> _Source material_:
....................
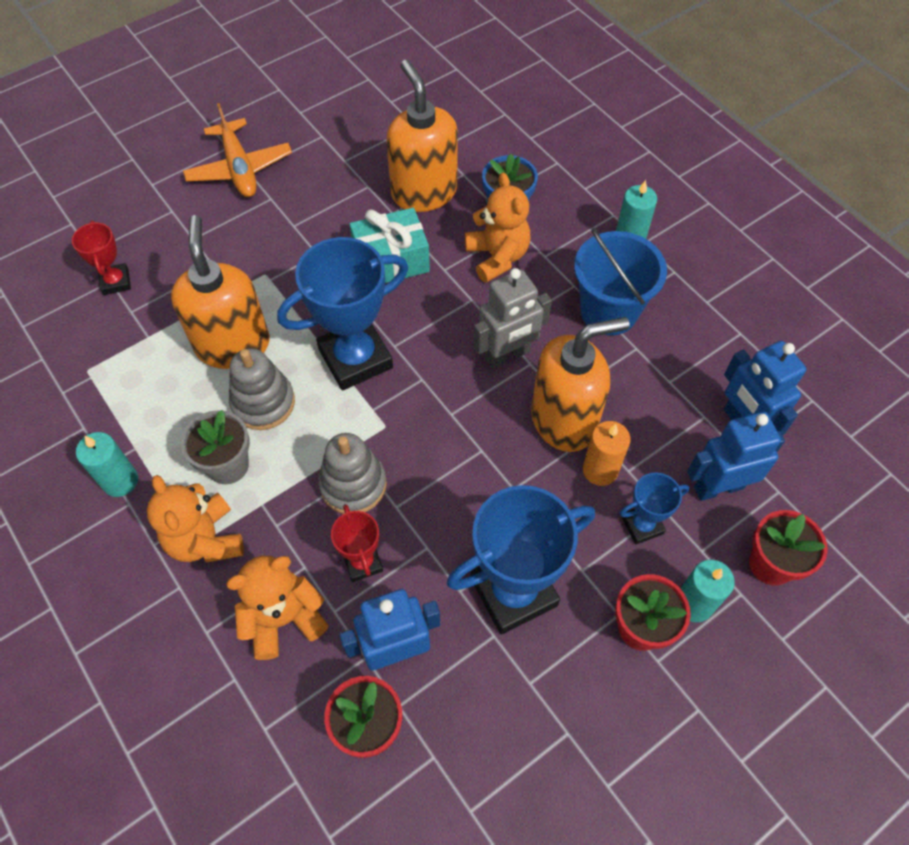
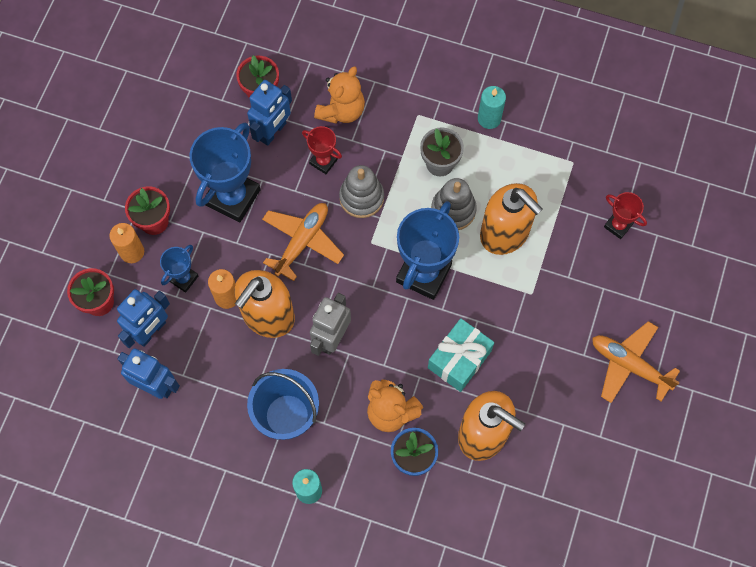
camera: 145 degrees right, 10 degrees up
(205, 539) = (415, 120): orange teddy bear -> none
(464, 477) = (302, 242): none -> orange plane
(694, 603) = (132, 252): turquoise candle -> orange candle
....................
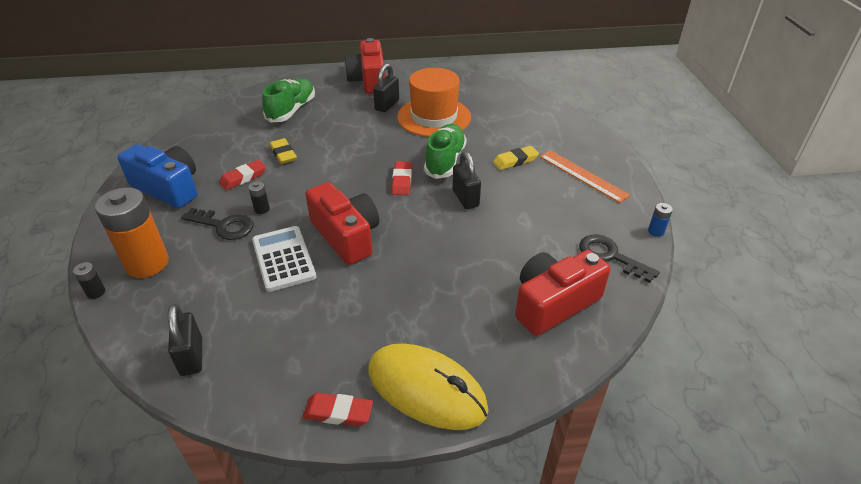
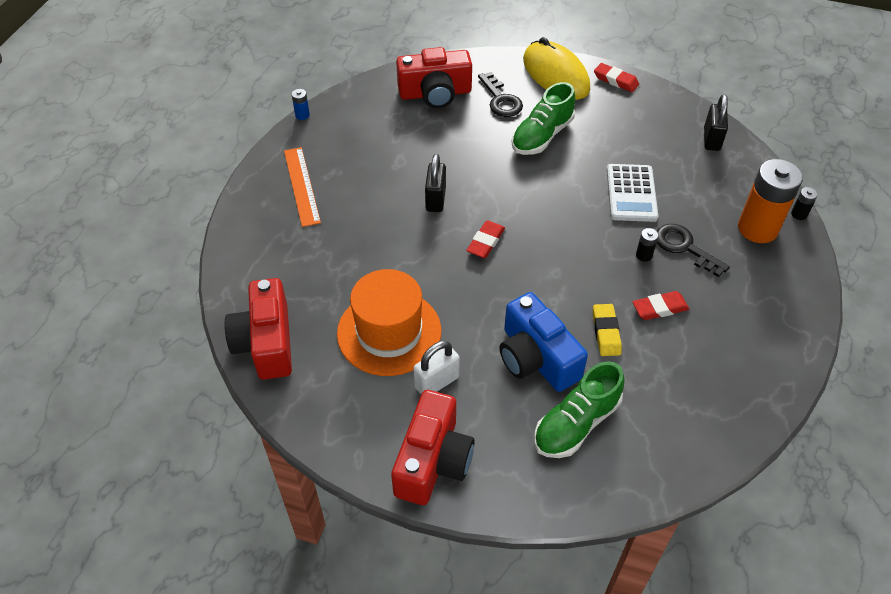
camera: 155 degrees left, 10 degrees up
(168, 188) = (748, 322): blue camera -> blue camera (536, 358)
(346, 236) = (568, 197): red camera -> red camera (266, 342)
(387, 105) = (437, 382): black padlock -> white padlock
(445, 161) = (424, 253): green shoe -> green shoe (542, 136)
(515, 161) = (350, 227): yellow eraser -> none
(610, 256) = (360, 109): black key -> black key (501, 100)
....................
> _Your objective_:
The answer should consist of all lines from the records above that hold the word "black".

> _Expected answer_:
(387, 105) = (437, 382): black padlock -> white padlock
(610, 256) = (360, 109): black key -> black key (501, 100)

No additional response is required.